MATERIAL FOR THIS TASK
↓↓↓

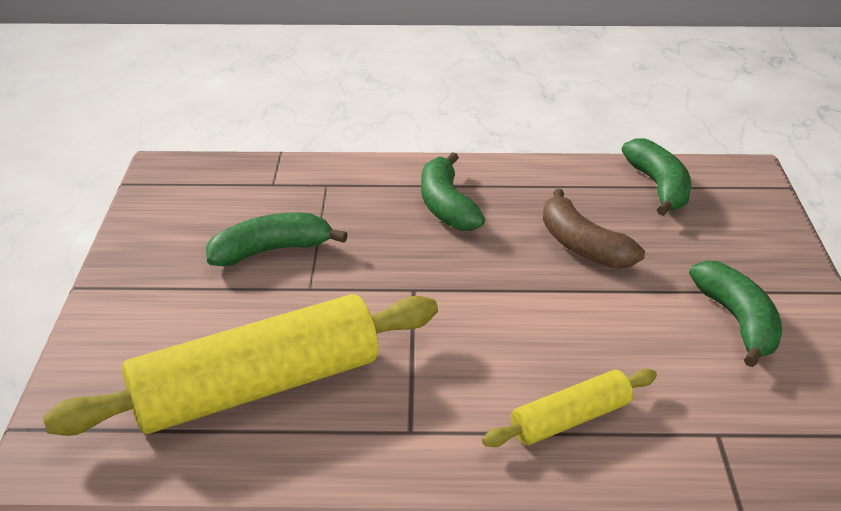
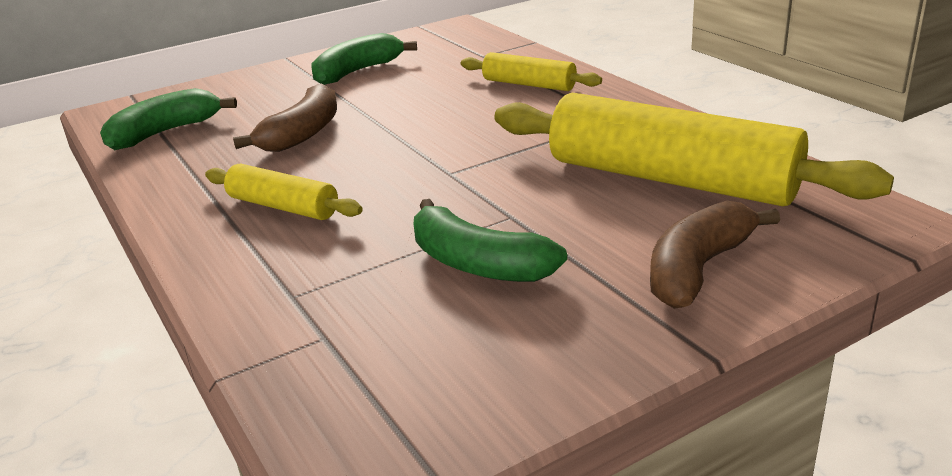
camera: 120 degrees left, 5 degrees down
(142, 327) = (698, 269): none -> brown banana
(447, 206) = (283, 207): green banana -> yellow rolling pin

↑↑↑
↓↓↓

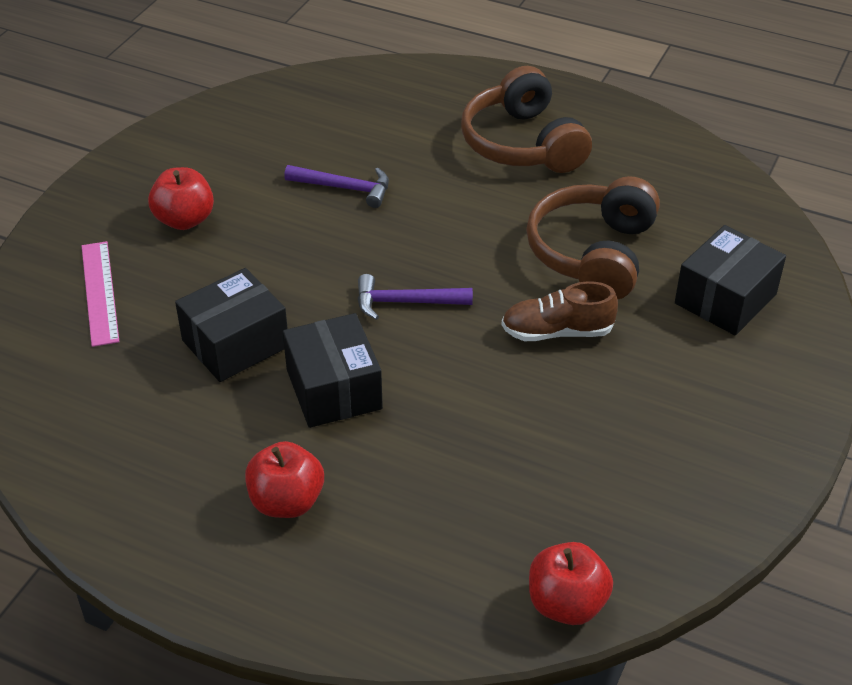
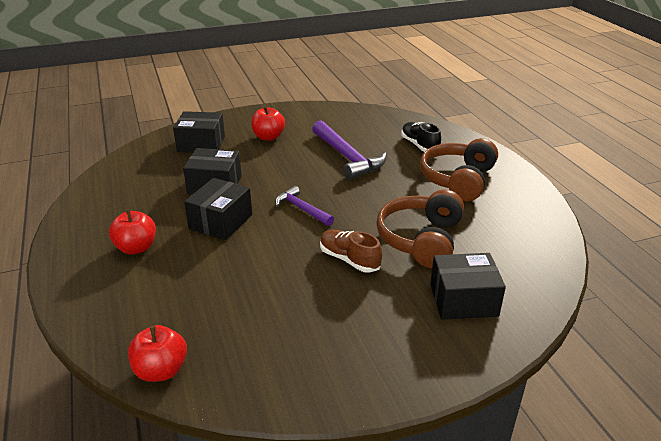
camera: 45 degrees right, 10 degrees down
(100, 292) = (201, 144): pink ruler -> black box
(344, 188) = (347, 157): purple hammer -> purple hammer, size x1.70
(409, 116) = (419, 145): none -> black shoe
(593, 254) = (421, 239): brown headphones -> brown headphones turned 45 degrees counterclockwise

↑↑↑
↓↓↓

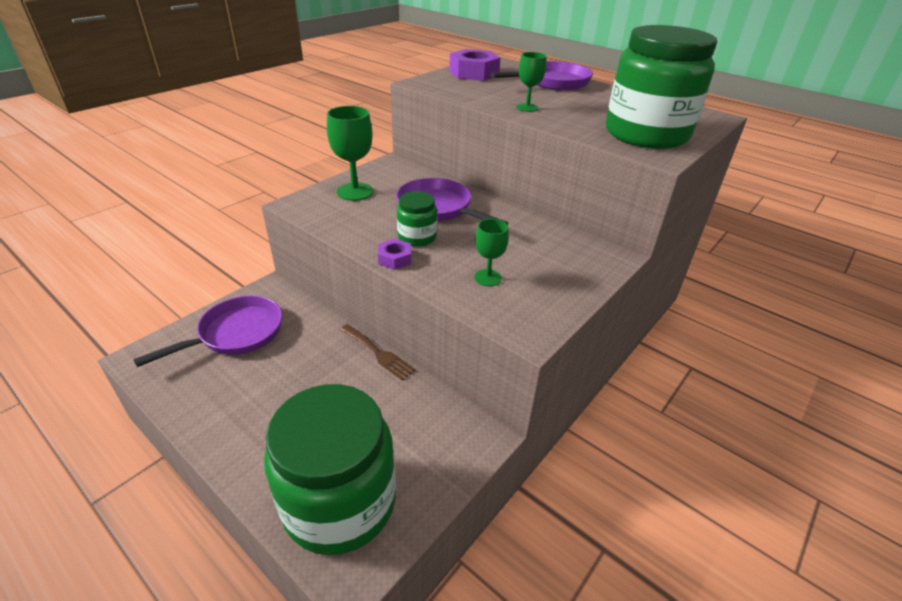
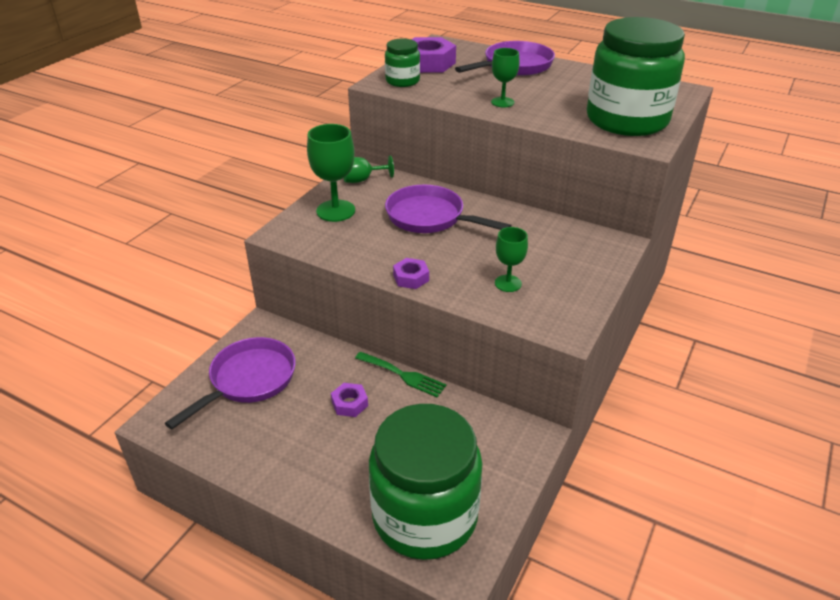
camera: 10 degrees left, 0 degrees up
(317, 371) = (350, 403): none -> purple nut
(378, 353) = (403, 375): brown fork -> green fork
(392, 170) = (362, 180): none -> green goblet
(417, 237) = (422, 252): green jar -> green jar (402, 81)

↑↑↑

WHAT THIS TASK INVOLVES
Count the lines in the records above that contain the word "brown", and report only that number.

SOLVED PROBLEM
3